◆ AIM OF THE EXERCISE ◆
Only these lines are needed: the first line of the entries below through the line with "(641, 193) = (188, 125): grey", each returned exactly.

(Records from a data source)
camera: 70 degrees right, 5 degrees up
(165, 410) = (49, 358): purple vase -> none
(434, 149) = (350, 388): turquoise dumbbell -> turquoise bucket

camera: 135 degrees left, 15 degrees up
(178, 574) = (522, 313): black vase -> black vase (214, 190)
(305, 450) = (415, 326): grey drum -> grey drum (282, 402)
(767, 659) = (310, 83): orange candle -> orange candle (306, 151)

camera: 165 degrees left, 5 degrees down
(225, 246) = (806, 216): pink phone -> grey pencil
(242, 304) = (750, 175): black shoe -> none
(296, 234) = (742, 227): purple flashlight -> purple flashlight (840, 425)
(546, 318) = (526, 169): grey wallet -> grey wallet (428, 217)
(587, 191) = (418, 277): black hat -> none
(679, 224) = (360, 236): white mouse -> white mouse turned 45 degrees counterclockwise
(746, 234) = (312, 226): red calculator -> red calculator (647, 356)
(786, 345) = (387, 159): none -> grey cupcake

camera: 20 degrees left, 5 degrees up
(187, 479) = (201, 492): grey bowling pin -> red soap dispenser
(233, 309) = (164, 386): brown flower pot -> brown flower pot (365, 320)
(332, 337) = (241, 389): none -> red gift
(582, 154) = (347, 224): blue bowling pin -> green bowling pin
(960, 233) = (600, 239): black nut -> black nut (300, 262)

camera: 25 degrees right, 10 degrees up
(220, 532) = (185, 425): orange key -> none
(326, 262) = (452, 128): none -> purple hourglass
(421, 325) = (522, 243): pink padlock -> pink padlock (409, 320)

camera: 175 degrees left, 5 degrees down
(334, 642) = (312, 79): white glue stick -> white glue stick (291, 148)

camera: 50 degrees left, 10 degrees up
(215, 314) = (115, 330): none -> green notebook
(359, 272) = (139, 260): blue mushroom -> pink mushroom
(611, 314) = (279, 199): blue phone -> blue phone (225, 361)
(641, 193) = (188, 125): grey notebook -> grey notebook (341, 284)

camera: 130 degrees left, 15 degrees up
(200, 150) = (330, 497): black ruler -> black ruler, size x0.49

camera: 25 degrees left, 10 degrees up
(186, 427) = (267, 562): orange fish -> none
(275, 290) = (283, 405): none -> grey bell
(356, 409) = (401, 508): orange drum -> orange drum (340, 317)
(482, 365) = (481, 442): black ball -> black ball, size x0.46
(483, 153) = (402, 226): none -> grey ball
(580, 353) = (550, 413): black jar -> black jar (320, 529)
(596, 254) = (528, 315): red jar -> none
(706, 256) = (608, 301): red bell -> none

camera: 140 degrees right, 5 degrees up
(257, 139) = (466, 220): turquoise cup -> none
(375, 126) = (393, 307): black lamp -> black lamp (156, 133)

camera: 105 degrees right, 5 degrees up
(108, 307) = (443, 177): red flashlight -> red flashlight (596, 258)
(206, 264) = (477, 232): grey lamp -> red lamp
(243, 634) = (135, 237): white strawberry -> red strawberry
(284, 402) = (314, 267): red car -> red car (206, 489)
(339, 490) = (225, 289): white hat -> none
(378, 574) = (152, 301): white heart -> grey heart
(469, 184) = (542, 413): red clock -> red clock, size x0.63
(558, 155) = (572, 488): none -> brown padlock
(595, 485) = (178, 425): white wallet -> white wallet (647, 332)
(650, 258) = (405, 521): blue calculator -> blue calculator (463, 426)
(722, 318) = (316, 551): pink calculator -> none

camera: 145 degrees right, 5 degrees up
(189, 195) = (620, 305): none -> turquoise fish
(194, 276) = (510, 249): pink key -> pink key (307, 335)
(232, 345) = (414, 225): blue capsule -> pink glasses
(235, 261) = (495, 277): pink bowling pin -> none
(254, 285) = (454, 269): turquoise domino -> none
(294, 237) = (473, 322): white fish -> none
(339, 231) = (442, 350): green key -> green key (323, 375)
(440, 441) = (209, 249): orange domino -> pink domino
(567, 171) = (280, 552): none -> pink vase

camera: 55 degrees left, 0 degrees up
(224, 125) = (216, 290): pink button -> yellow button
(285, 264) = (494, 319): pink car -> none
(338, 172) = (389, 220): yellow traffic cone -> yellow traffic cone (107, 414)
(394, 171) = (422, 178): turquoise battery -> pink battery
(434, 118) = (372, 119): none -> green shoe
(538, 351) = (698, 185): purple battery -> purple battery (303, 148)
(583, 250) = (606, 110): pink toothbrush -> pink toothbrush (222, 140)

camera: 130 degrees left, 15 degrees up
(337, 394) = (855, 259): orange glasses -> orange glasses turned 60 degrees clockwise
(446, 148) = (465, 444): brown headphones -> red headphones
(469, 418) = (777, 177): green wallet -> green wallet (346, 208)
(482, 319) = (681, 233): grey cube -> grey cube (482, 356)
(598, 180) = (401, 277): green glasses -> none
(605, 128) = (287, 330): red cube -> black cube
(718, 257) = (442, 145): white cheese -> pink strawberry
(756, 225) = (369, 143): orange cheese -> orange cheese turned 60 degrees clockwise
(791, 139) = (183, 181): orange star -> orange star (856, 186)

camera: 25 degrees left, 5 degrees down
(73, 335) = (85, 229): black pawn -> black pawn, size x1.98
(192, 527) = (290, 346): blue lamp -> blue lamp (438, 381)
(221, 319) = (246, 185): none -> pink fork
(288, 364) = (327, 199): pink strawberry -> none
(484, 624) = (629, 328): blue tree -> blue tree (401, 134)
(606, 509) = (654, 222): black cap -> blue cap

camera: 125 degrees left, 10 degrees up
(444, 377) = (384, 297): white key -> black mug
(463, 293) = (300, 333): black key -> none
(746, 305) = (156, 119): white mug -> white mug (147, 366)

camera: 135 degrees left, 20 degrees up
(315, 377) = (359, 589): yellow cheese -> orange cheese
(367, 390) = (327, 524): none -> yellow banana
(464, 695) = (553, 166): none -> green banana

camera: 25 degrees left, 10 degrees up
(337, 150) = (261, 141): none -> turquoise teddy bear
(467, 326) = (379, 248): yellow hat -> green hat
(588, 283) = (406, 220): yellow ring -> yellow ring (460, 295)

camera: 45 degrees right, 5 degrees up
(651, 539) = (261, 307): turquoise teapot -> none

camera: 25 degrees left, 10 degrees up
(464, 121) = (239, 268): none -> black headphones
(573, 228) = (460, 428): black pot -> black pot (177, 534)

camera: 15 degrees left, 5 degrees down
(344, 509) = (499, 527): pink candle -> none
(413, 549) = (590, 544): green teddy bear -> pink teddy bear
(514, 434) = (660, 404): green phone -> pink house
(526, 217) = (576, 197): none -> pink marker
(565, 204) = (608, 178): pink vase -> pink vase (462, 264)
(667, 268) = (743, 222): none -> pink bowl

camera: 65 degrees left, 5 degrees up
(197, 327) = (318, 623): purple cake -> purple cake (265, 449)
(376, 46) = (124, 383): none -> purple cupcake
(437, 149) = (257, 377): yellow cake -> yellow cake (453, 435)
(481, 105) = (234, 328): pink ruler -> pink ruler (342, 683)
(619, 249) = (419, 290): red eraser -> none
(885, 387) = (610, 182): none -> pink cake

◆ RESULT OF THE EXERCISE ◆
camera: 70 degrees right, 5 degrees up
(165, 410) = (49, 358): purple vase -> none
(434, 149) = (350, 388): turquoise dumbbell -> turquoise bucket

camera: 135 degrees left, 15 degrees up
(178, 574) = (522, 313): black vase -> black vase (214, 190)
(305, 450) = (415, 326): grey drum -> grey drum (282, 402)
(767, 659) = (310, 83): orange candle -> orange candle (306, 151)

camera: 165 degrees left, 5 degrees down
(225, 246) = (806, 216): pink phone -> grey pencil
(242, 304) = (750, 175): black shoe -> none
(296, 234) = (742, 227): purple flashlight -> purple flashlight (840, 425)
(546, 318) = (526, 169): grey wallet -> grey wallet (428, 217)
(587, 191) = (418, 277): black hat -> none
(679, 224) = (360, 236): white mouse -> white mouse turned 45 degrees counterclockwise
(746, 234) = (312, 226): red calculator -> red calculator (647, 356)
(786, 345) = (387, 159): none -> grey cupcake

camera: 20 degrees left, 5 degrees up
(187, 479) = (201, 492): grey bowling pin -> red soap dispenser
(233, 309) = (164, 386): brown flower pot -> brown flower pot (365, 320)
(332, 337) = (241, 389): none -> red gift
(582, 154) = (347, 224): blue bowling pin -> green bowling pin
(960, 233) = (600, 239): black nut -> black nut (300, 262)

camera: 25 degrees right, 10 degrees up
(220, 532) = (185, 425): orange key -> none
(326, 262) = (452, 128): none -> purple hourglass
(421, 325) = (522, 243): pink padlock -> pink padlock (409, 320)

camera: 175 degrees left, 5 degrees down
(334, 642) = (312, 79): white glue stick -> white glue stick (291, 148)

camera: 50 degrees left, 10 degrees up
(215, 314) = (115, 330): none -> green notebook
(359, 272) = (139, 260): blue mushroom -> pink mushroom
(611, 314) = (279, 199): blue phone -> blue phone (225, 361)
(641, 193) = (188, 125): grey notebook -> grey notebook (341, 284)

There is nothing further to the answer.